• **Goal of the exercise**
Nothing should be left out. Give all the data again exactly as written.
── Record excerpts
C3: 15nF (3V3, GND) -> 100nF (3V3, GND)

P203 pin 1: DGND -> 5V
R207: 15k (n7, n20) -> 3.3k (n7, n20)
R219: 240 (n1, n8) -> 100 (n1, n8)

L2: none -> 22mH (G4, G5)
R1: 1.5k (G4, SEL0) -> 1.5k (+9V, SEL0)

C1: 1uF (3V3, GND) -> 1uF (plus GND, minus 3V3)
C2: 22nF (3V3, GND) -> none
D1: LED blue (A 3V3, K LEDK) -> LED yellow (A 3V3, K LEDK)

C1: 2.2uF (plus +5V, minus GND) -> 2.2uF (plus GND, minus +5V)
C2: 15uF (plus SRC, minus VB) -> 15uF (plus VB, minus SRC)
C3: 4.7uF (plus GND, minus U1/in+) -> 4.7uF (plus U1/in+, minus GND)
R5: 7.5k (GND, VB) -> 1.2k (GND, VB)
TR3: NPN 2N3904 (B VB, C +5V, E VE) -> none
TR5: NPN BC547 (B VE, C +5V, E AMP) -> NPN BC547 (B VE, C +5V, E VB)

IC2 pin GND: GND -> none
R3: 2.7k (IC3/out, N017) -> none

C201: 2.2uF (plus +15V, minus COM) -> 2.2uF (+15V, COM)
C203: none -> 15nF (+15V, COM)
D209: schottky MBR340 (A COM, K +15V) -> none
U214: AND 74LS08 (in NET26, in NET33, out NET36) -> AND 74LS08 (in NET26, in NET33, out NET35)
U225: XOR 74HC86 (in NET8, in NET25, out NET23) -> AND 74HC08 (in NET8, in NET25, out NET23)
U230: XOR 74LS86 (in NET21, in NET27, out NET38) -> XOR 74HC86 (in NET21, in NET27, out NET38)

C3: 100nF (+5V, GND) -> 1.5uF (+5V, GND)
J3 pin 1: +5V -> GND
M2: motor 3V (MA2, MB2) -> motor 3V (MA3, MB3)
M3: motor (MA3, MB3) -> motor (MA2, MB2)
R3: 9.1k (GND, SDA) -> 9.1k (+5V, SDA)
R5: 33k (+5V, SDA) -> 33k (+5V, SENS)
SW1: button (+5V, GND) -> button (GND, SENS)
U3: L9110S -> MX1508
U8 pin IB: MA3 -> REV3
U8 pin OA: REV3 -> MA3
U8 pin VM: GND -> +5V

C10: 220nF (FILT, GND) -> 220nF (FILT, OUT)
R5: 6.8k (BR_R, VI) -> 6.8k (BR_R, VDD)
────
• **Answer section**
C3: 15nF (3V3, GND) -> 100nF (3V3, GND)

P203 pin 1: DGND -> 5V
R207: 15k (n7, n20) -> 3.3k (n7, n20)
R219: 240 (n1, n8) -> 100 (n1, n8)

L2: none -> 22mH (G4, G5)
R1: 1.5k (G4, SEL0) -> 1.5k (+9V, SEL0)

C1: 1uF (3V3, GND) -> 1uF (plus GND, minus 3V3)
C2: 22nF (3V3, GND) -> none
D1: LED blue (A 3V3, K LEDK) -> LED yellow (A 3V3, K LEDK)

C1: 2.2uF (plus +5V, minus GND) -> 2.2uF (plus GND, minus +5V)
C2: 15uF (plus SRC, minus VB) -> 15uF (plus VB, minus SRC)
C3: 4.7uF (plus GND, minus U1/in+) -> 4.7uF (plus U1/in+, minus GND)
R5: 7.5k (GND, VB) -> 1.2k (GND, VB)
TR3: NPN 2N3904 (B VB, C +5V, E VE) -> none
TR5: NPN BC547 (B VE, C +5V, E AMP) -> NPN BC547 (B VE, C +5V, E VB)

IC2 pin GND: GND -> none
R3: 2.7k (IC3/out, N017) -> none

C201: 2.2uF (plus +15V, minus COM) -> 2.2uF (+15V, COM)
C203: none -> 15nF (+15V, COM)
D209: schottky MBR340 (A COM, K +15V) -> none
U214: AND 74LS08 (in NET26, in NET33, out NET36) -> AND 74LS08 (in NET26, in NET33, out NET35)
U225: XOR 74HC86 (in NET8, in NET25, out NET23) -> AND 74HC08 (in NET8, in NET25, out NET23)
U230: XOR 74LS86 (in NET21, in NET27, out NET38) -> XOR 74HC86 (in NET21, in NET27, out NET38)

C3: 100nF (+5V, GND) -> 1.5uF (+5V, GND)
J3 pin 1: +5V -> GND
M2: motor 3V (MA2, MB2) -> motor 3V (MA3, MB3)
M3: motor (MA3, MB3) -> motor (MA2, MB2)
R3: 9.1k (GND, SDA) -> 9.1k (+5V, SDA)
R5: 33k (+5V, SDA) -> 33k (+5V, SENS)
SW1: button (+5V, GND) -> button (GND, SENS)
U3: L9110S -> MX1508
U8 pin IB: MA3 -> REV3
U8 pin OA: REV3 -> MA3
U8 pin VM: GND -> +5V

C10: 220nF (FILT, GND) -> 220nF (FILT, OUT)
R5: 6.8k (BR_R, VI) -> 6.8k (BR_R, VDD)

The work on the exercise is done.